WORKING DATA ::
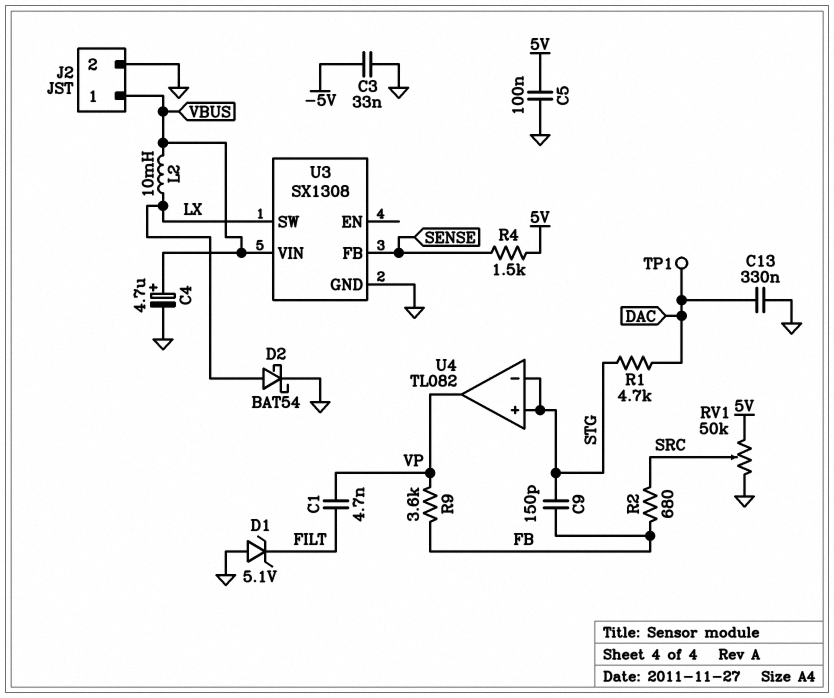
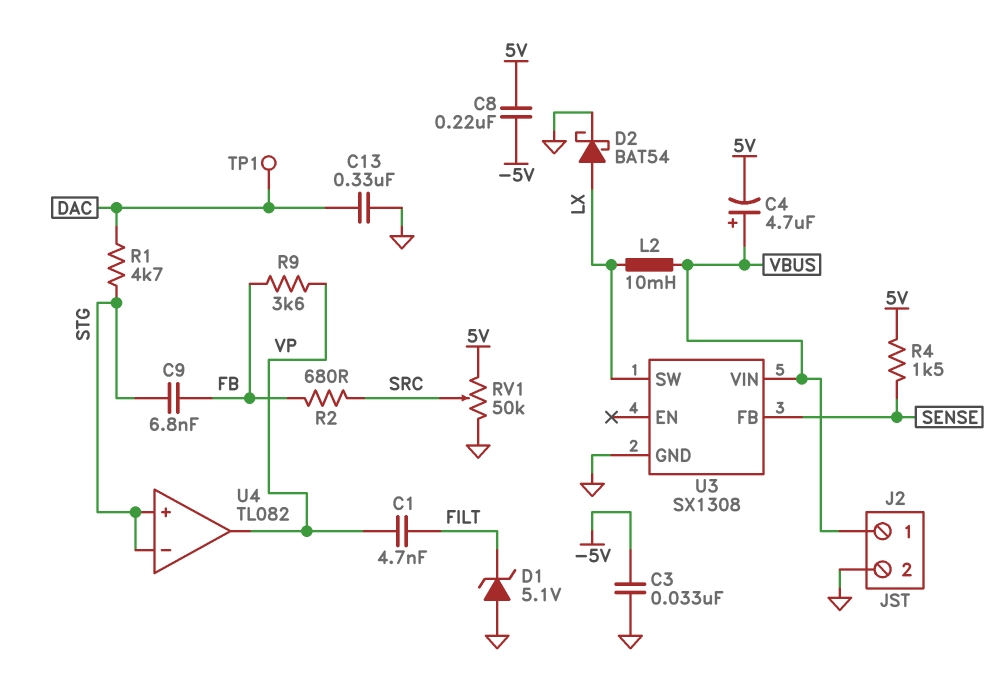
C4: 4.7uF (plus VBUS, minus GND) -> 4.7uF (plus VBUS, minus 5V)
C5: 100nF (5V, GND) -> none
C8: none -> 220nF (-5V, 5V)
C9: 150pF (FB, STG) -> 6.8nF (FB, STG)

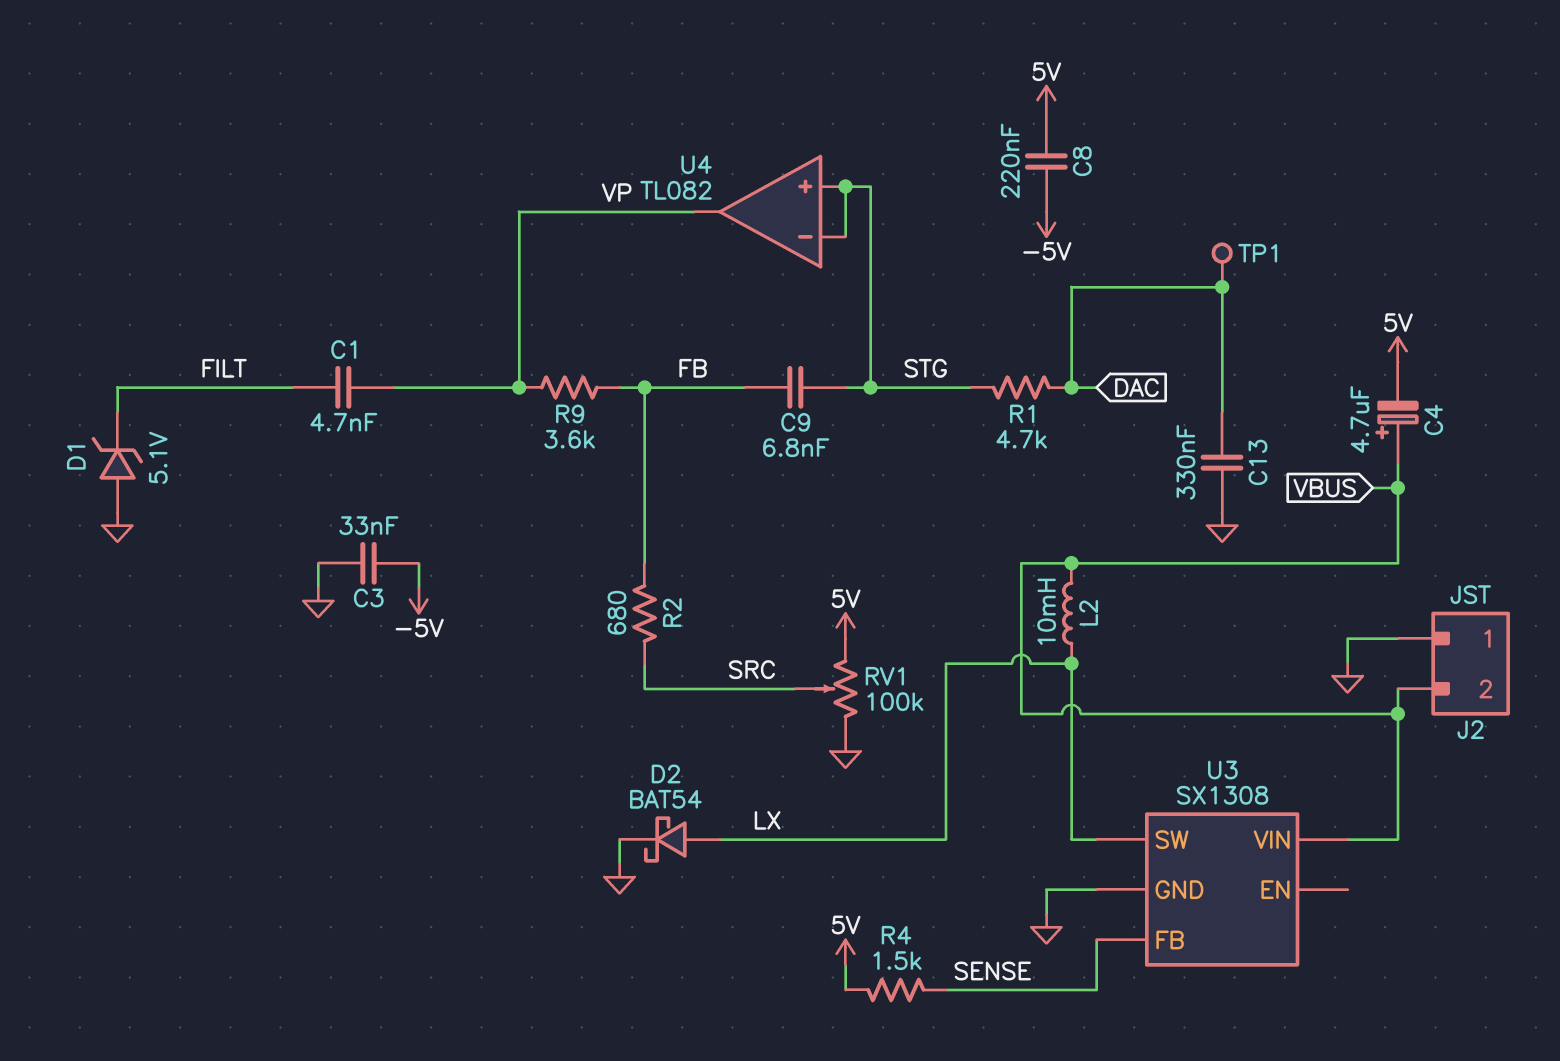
J2 pin 1: VBUS -> GND
J2 pin 2: GND -> VBUS
RV1: 50k (5V, GND, wiper SRC) -> 100k (5V, GND, wiper SRC)

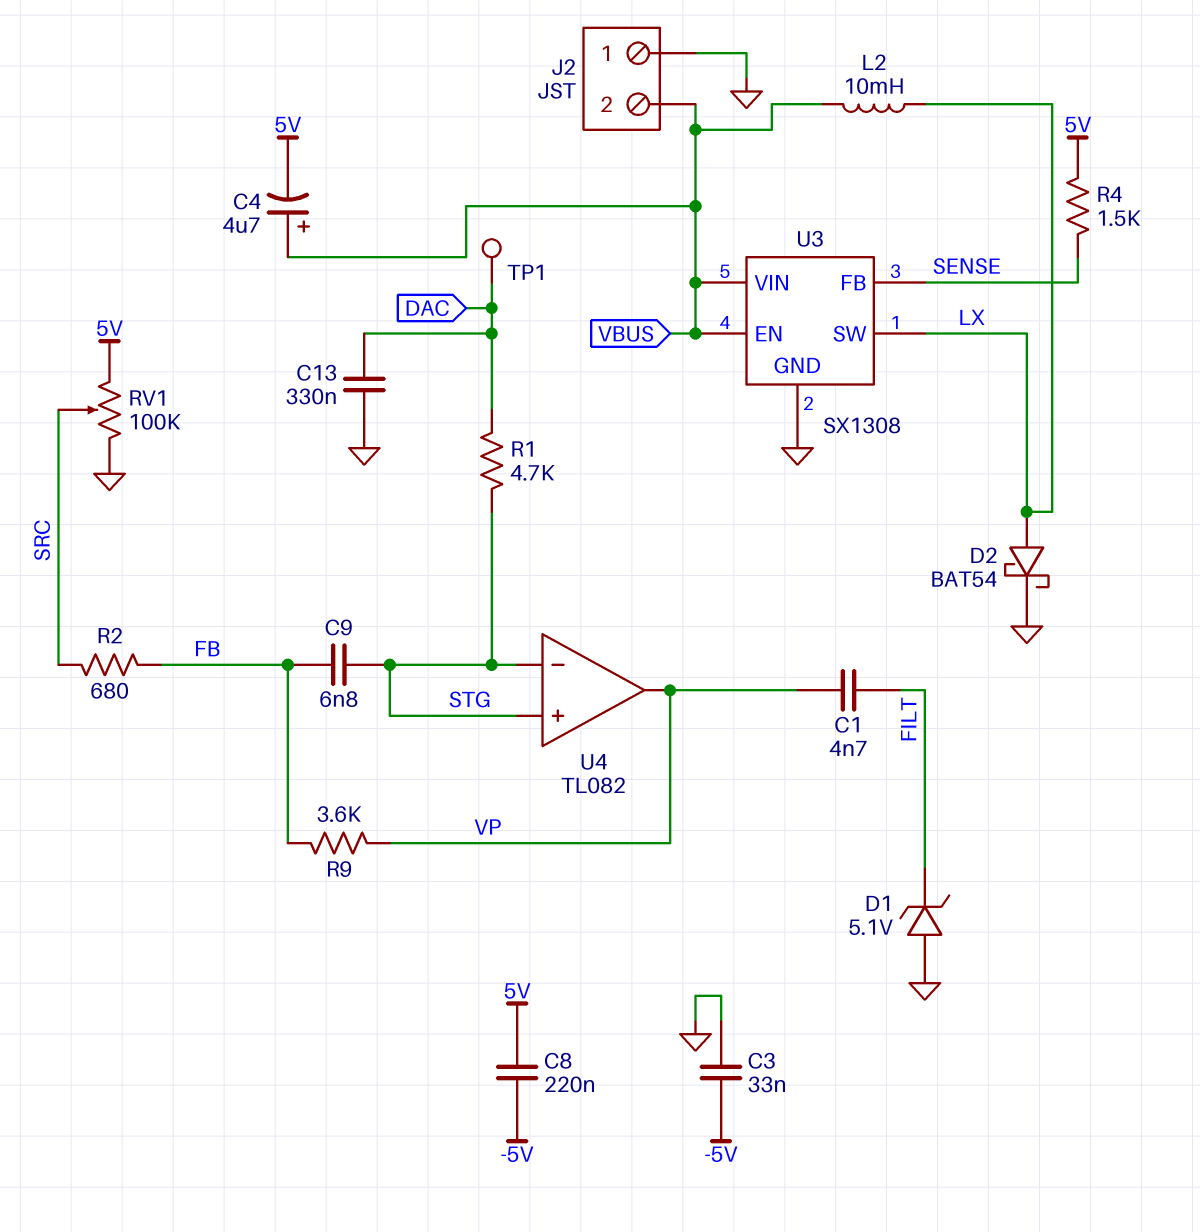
U3 pin EN: none -> VBUS

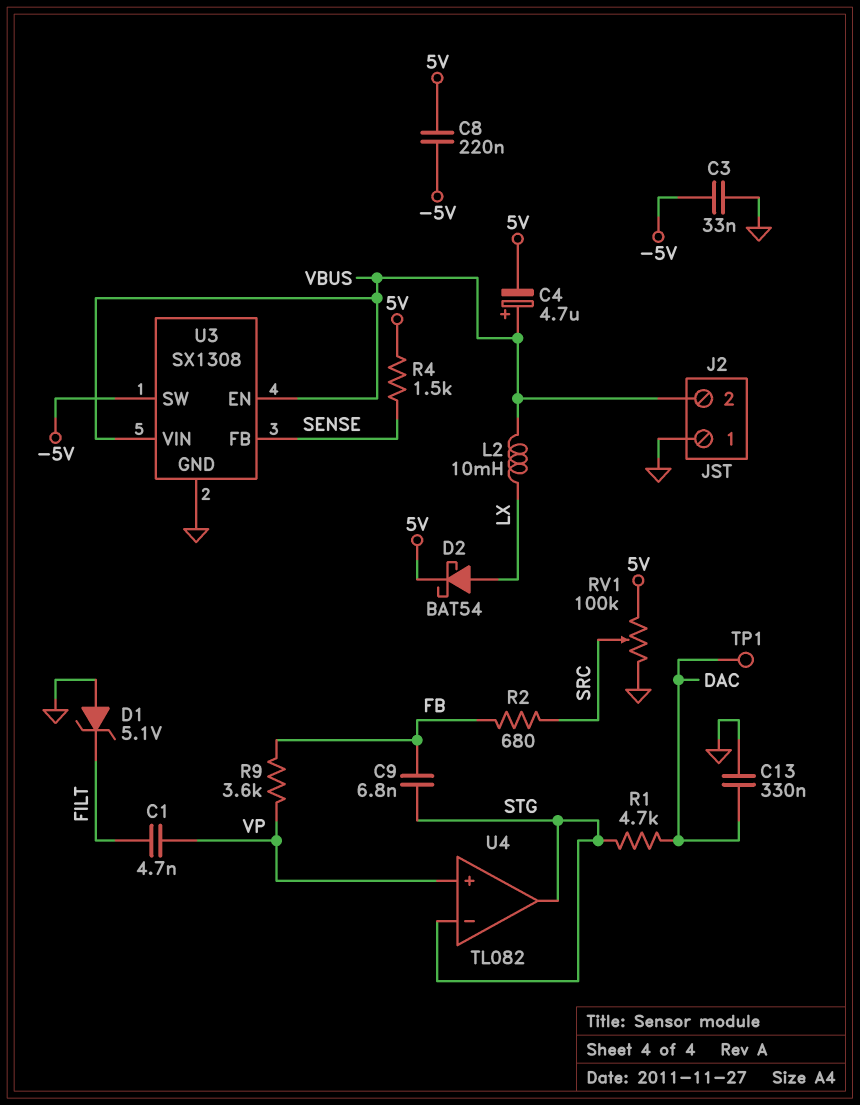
D2: schottky BAT54 (A LX, K GND) -> schottky BAT54 (A LX, K 5V)
U3 pin SW: LX -> -5V
U4 pin in+: STG -> VP
U4 pin out: VP -> STG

TASK BRIEF :: Return the whole listing word for word. Pictures stay out of it.

YOUR RESPONSE ::
C4: 4.7uF (plus VBUS, minus GND) -> 4.7uF (plus VBUS, minus 5V)
C5: 100nF (5V, GND) -> none
C8: none -> 220nF (-5V, 5V)
C9: 150pF (FB, STG) -> 6.8nF (FB, STG)

J2 pin 1: VBUS -> GND
J2 pin 2: GND -> VBUS
RV1: 50k (5V, GND, wiper SRC) -> 100k (5V, GND, wiper SRC)

U3 pin EN: none -> VBUS

D2: schottky BAT54 (A LX, K GND) -> schottky BAT54 (A LX, K 5V)
U3 pin SW: LX -> -5V
U4 pin in+: STG -> VP
U4 pin out: VP -> STG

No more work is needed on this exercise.